Material for this exercise below:

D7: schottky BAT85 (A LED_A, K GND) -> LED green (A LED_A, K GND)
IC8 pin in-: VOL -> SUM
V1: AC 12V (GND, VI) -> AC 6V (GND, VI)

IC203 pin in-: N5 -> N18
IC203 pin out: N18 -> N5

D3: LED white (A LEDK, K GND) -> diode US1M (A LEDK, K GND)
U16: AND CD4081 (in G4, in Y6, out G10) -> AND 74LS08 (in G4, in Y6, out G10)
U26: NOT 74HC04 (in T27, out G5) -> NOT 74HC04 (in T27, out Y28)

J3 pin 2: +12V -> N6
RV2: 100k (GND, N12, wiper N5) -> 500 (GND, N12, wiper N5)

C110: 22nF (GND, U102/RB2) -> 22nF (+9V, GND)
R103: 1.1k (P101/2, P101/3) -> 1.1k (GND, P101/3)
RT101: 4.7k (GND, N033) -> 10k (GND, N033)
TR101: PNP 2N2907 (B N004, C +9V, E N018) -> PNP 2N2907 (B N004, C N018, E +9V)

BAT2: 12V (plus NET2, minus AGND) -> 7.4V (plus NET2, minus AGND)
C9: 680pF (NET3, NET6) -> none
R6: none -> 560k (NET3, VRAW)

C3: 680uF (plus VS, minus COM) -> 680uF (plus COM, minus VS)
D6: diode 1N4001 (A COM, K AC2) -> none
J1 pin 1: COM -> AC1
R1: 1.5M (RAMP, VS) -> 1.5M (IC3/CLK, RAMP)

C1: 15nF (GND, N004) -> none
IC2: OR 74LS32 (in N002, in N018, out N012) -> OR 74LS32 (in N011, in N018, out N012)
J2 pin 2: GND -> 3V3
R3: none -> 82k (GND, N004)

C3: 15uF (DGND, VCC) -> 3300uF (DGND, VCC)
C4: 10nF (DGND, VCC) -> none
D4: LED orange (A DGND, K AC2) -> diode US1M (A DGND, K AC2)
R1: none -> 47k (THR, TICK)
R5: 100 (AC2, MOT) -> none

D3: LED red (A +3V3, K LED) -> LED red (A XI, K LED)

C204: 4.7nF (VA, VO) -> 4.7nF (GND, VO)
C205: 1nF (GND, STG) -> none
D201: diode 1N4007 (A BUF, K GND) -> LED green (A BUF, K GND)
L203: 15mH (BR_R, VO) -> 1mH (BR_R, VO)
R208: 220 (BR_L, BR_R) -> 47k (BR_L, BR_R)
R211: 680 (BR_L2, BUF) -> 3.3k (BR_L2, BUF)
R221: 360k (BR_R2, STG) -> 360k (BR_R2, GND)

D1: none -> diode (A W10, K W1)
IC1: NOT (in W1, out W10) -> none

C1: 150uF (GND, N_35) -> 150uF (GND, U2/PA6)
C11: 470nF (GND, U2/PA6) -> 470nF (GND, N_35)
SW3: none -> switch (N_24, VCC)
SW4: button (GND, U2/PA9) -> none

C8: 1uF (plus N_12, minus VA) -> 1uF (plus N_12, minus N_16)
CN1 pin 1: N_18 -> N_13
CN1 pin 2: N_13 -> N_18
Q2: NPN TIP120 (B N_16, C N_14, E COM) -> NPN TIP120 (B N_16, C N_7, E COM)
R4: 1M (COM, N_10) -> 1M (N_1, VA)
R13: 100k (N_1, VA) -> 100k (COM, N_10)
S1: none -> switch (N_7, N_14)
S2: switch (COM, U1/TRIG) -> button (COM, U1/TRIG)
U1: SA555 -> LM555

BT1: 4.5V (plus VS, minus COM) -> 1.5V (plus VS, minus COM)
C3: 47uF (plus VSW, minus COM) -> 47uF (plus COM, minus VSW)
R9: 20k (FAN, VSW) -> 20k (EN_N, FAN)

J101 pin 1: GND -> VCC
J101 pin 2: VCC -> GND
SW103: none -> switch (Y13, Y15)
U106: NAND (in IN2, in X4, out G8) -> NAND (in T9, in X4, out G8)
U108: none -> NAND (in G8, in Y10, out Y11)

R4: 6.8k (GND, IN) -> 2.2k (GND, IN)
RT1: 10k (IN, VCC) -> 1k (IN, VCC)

End of Material for this exercise.

**The task**
Copy word for word the stretch of entries above from the line that has "R5: 100 (AC2, MOT) -> none" through the line that has "Q2: NPN TIP120", both ends included, and nothing outside it.

**Response for this exercise**
R5: 100 (AC2, MOT) -> none

D3: LED red (A +3V3, K LED) -> LED red (A XI, K LED)

C204: 4.7nF (VA, VO) -> 4.7nF (GND, VO)
C205: 1nF (GND, STG) -> none
D201: diode 1N4007 (A BUF, K GND) -> LED green (A BUF, K GND)
L203: 15mH (BR_R, VO) -> 1mH (BR_R, VO)
R208: 220 (BR_L, BR_R) -> 47k (BR_L, BR_R)
R211: 680 (BR_L2, BUF) -> 3.3k (BR_L2, BUF)
R221: 360k (BR_R2, STG) -> 360k (BR_R2, GND)

D1: none -> diode (A W10, K W1)
IC1: NOT (in W1, out W10) -> none

C1: 150uF (GND, N_35) -> 150uF (GND, U2/PA6)
C11: 470nF (GND, U2/PA6) -> 470nF (GND, N_35)
SW3: none -> switch (N_24, VCC)
SW4: button (GND, U2/PA9) -> none

C8: 1uF (plus N_12, minus VA) -> 1uF (plus N_12, minus N_16)
CN1 pin 1: N_18 -> N_13
CN1 pin 2: N_13 -> N_18
Q2: NPN TIP120 (B N_16, C N_14, E COM) -> NPN TIP120 (B N_16, C N_7, E COM)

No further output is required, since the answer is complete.